WHAT TO PRODUCE ▸ Could you give back every entry below exactly, with the pictures dropped?

==== ENTRIES SHOWN ====

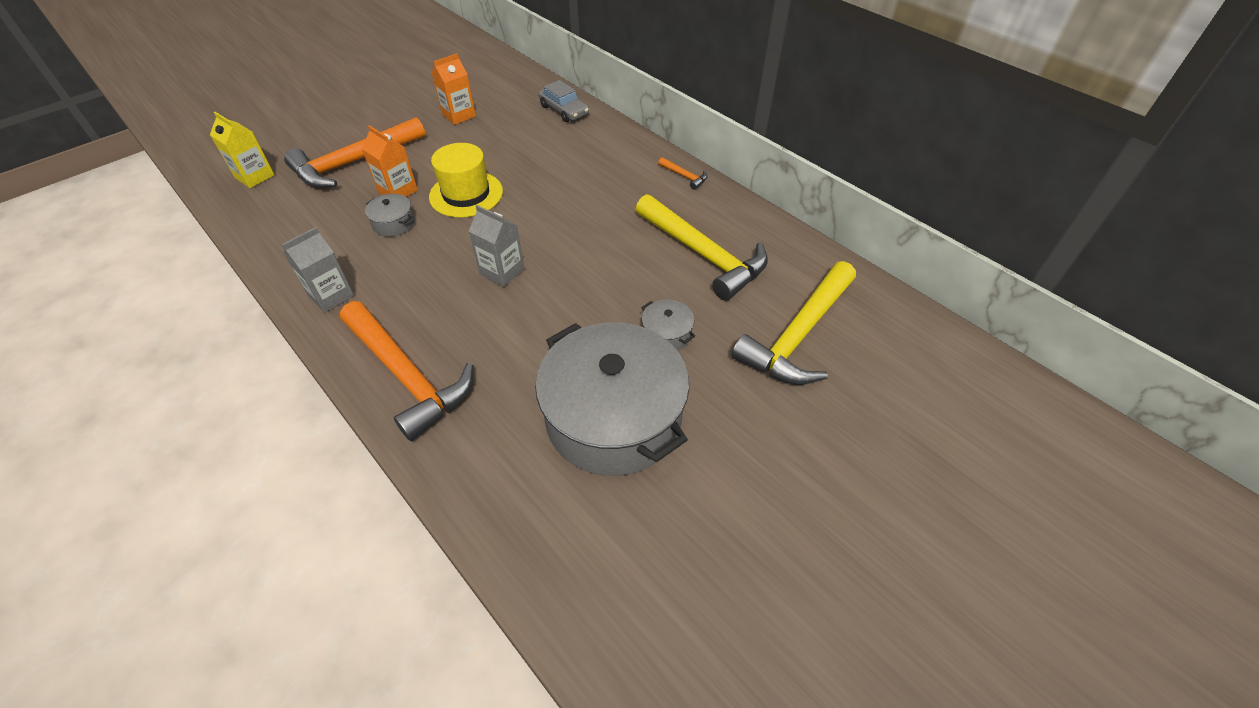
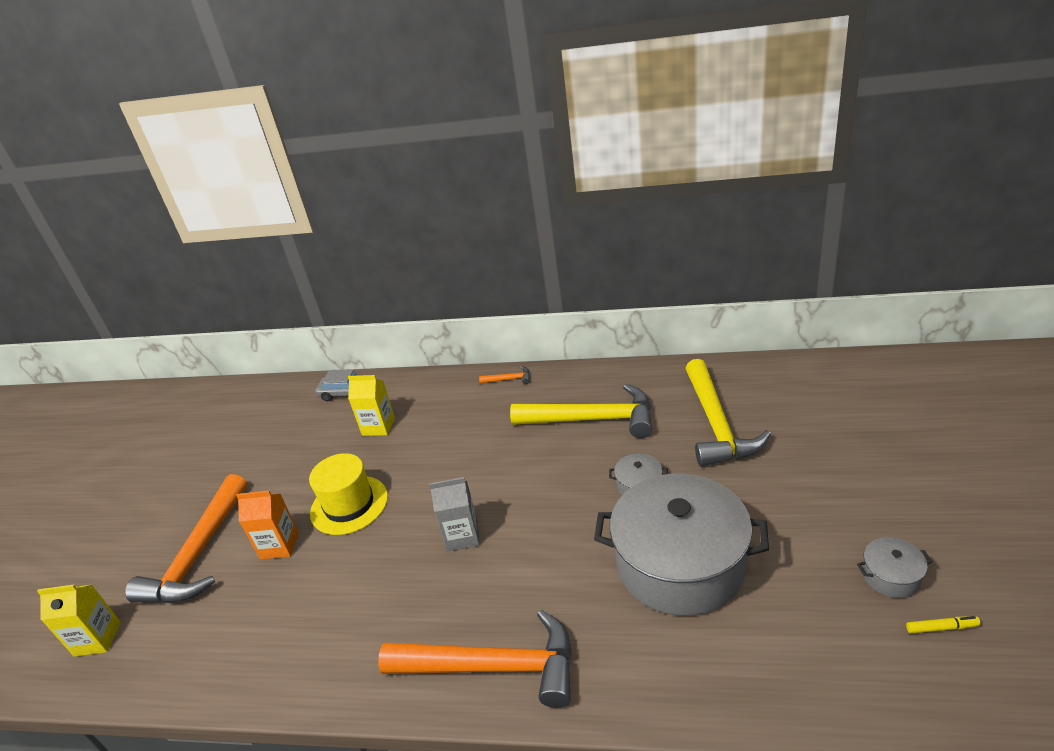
camera: 35 degrees left, 15 degrees down
(331, 296) = (334, 668): grey carton -> none
(393, 223) = (312, 571): grey pot -> grey pot (891, 576)
(459, 115) = (255, 453): orange carton -> none
(551, 150) = (378, 426): none -> yellow carton
(743, 659) = (941, 628): none -> yellow marker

====

EXERCISE SOLUTION ▸
camera: 35 degrees left, 15 degrees down
(331, 296) = (334, 668): grey carton -> none
(393, 223) = (312, 571): grey pot -> grey pot (891, 576)
(459, 115) = (255, 453): orange carton -> none
(551, 150) = (378, 426): none -> yellow carton
(743, 659) = (941, 628): none -> yellow marker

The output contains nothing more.